§ TASK REQUIREMENTS: Pictures excluded, copy all of the data below exactly.

§ EXTRACTED RECORDS:
== Segment start ==
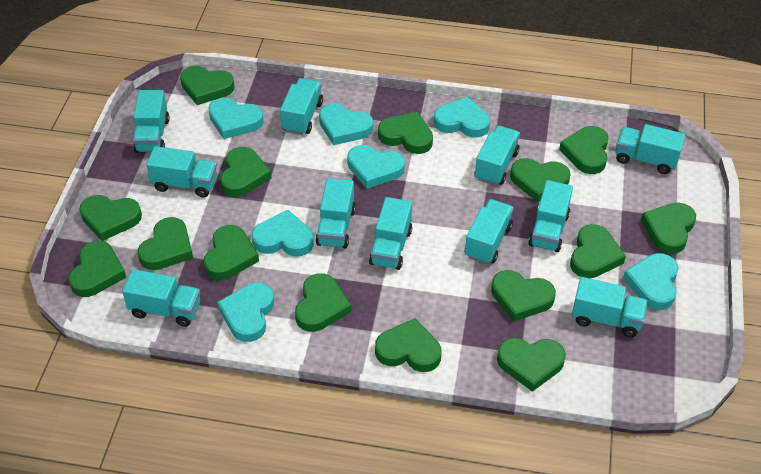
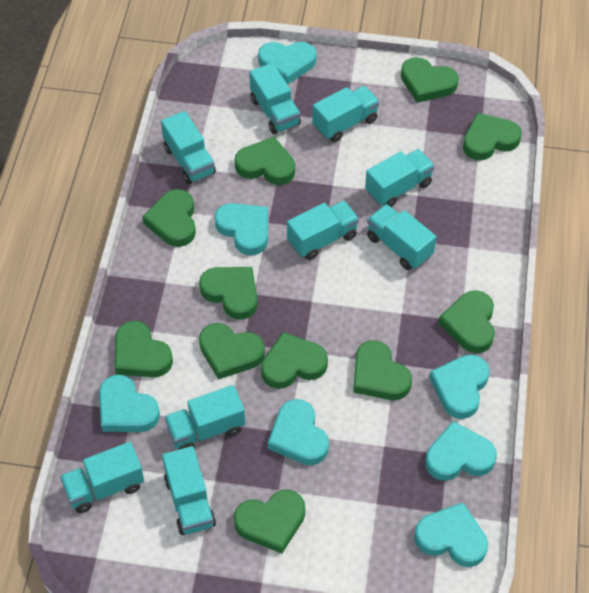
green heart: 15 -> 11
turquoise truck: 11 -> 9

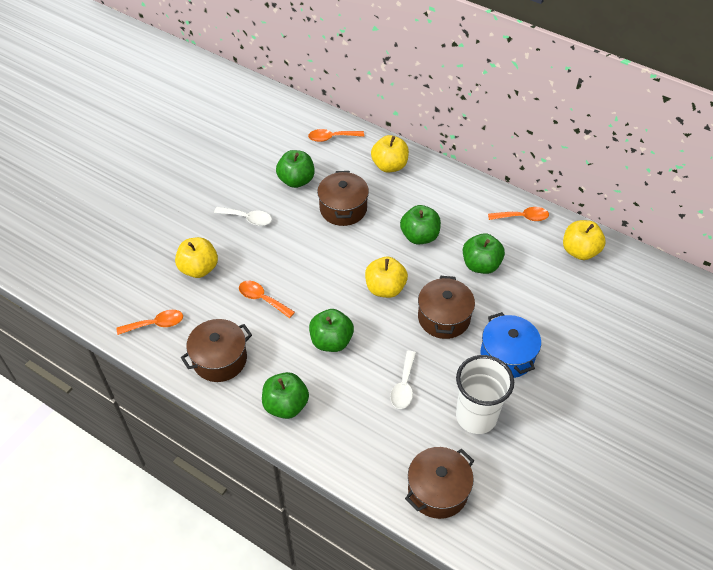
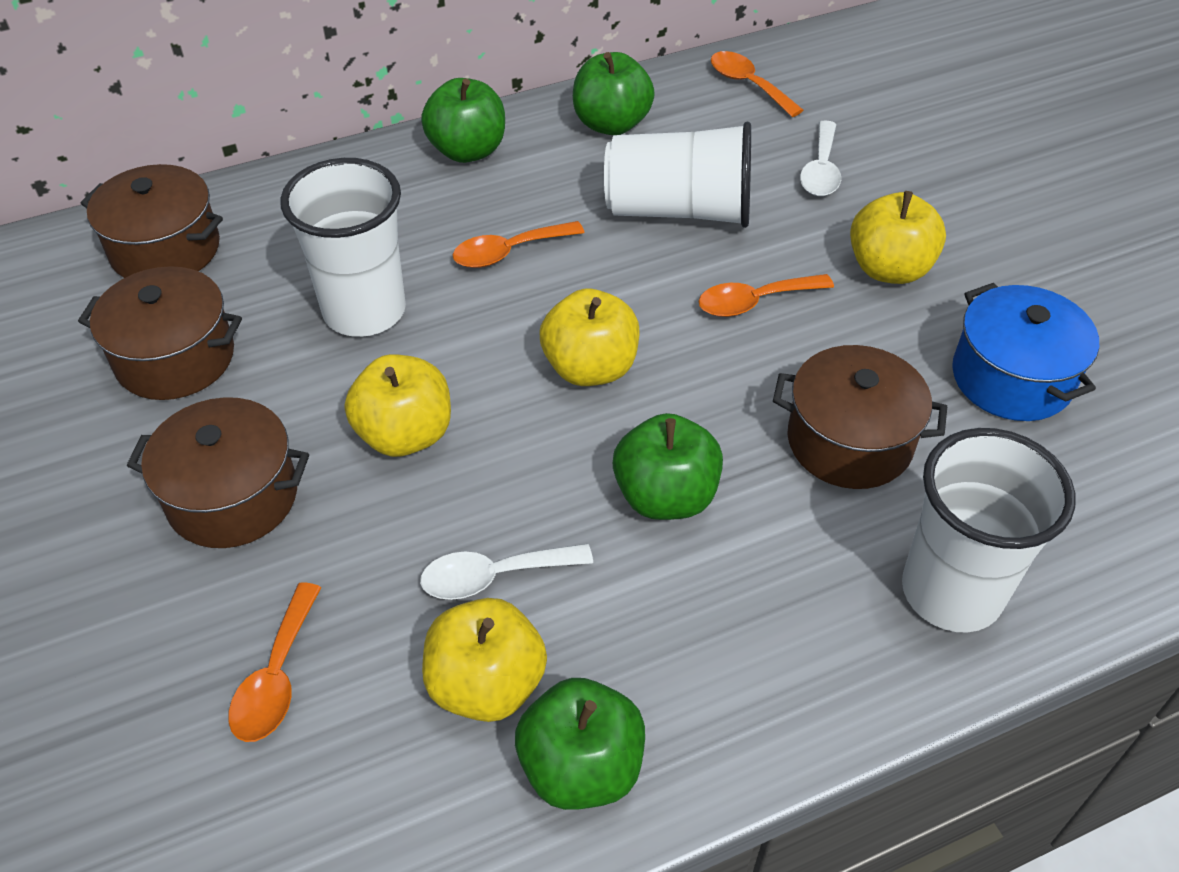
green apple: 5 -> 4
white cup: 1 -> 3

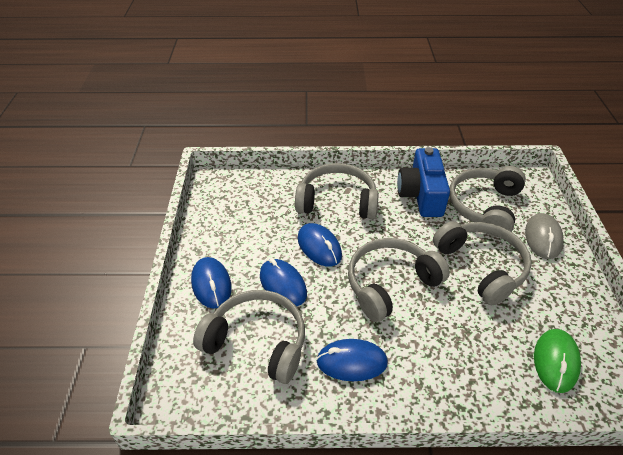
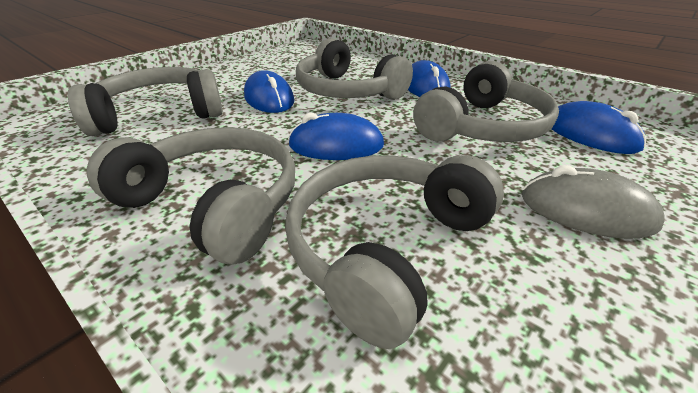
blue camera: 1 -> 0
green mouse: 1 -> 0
== Segment end ==
§ RESPONSE BELOW:
green heart: 15 -> 11
turquoise truck: 11 -> 9

green apple: 5 -> 4
white cup: 1 -> 3

blue camera: 1 -> 0
green mouse: 1 -> 0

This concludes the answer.